● **Task to carry out**
Update the data below by changing each "moved" to "shifted" and keeping everything else as it is. Leave the pictures out of your answer.

● **Records from a collection**
____
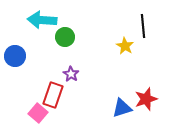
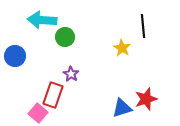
yellow star: moved 3 px left, 2 px down
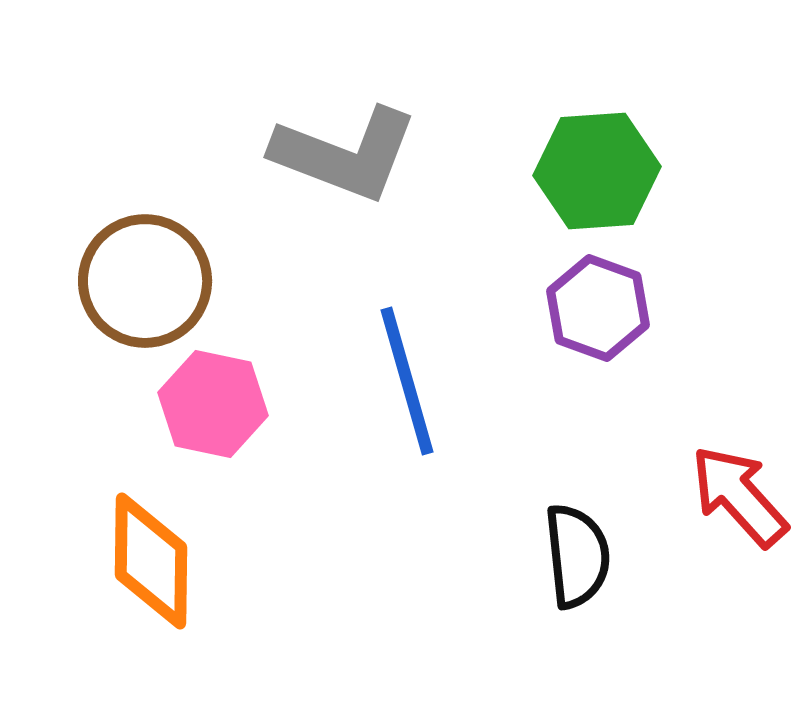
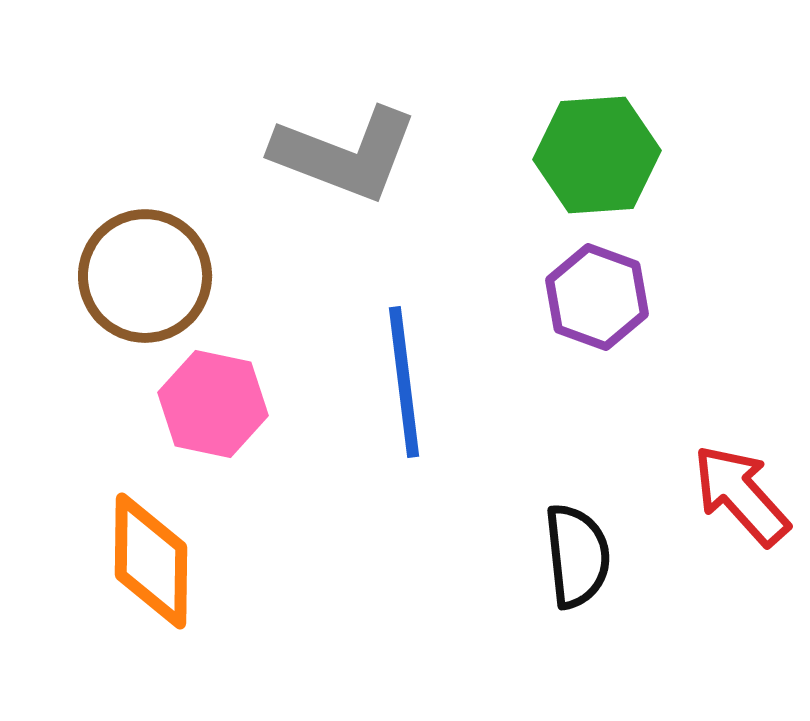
green hexagon: moved 16 px up
brown circle: moved 5 px up
purple hexagon: moved 1 px left, 11 px up
blue line: moved 3 px left, 1 px down; rotated 9 degrees clockwise
red arrow: moved 2 px right, 1 px up
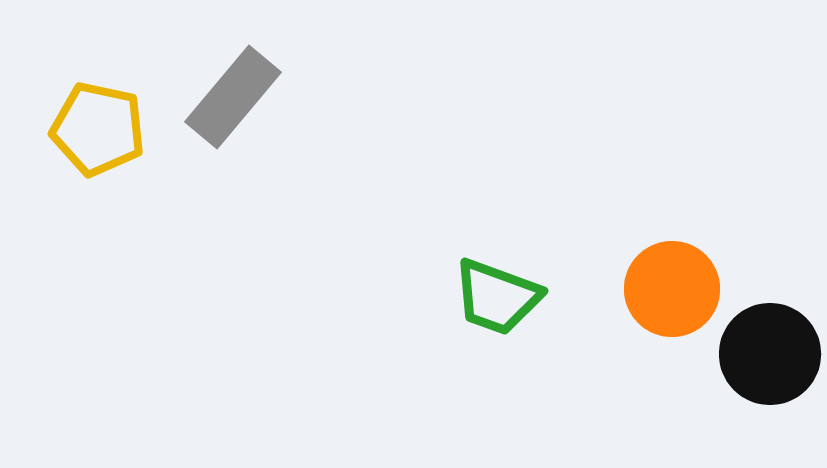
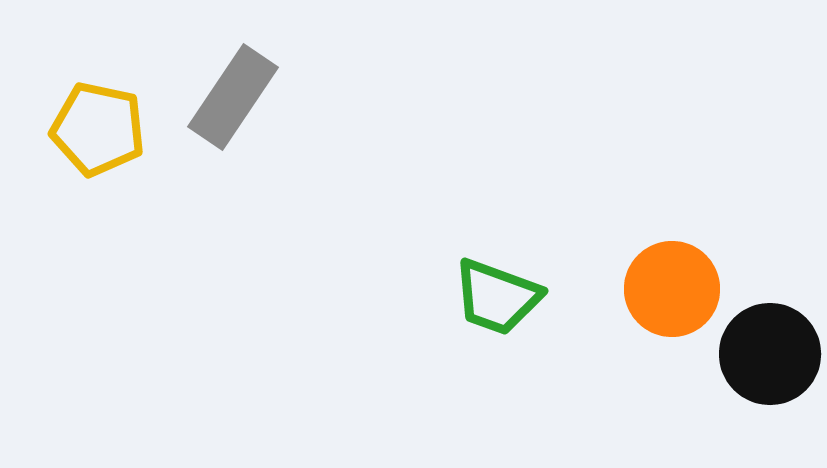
gray rectangle: rotated 6 degrees counterclockwise
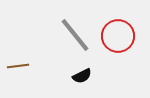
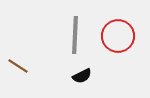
gray line: rotated 42 degrees clockwise
brown line: rotated 40 degrees clockwise
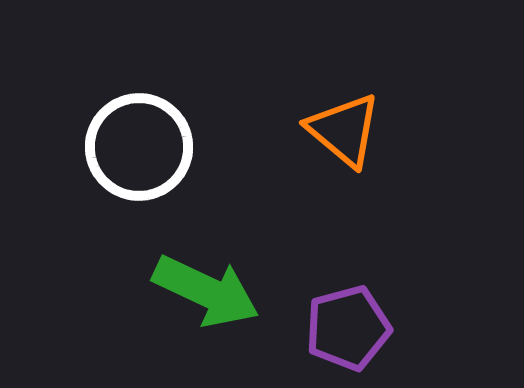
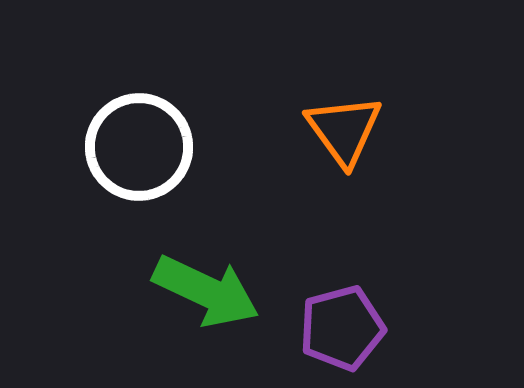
orange triangle: rotated 14 degrees clockwise
purple pentagon: moved 6 px left
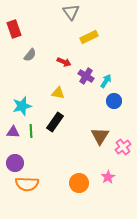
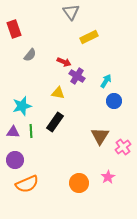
purple cross: moved 9 px left
purple circle: moved 3 px up
orange semicircle: rotated 25 degrees counterclockwise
____
● **Result of the task**
yellow star: shifted 3 px left, 2 px down
green hexagon: shifted 16 px up
brown circle: shifted 5 px up
purple hexagon: shifted 1 px left, 11 px up
blue line: shifted 3 px left, 1 px down; rotated 9 degrees clockwise
red arrow: shifted 2 px right, 1 px up
gray rectangle: rotated 6 degrees counterclockwise
gray line: rotated 42 degrees clockwise
brown line: rotated 40 degrees clockwise
orange triangle: rotated 14 degrees clockwise
purple pentagon: shifted 6 px left
purple cross: shifted 9 px left
purple circle: shifted 3 px up
orange semicircle: rotated 25 degrees counterclockwise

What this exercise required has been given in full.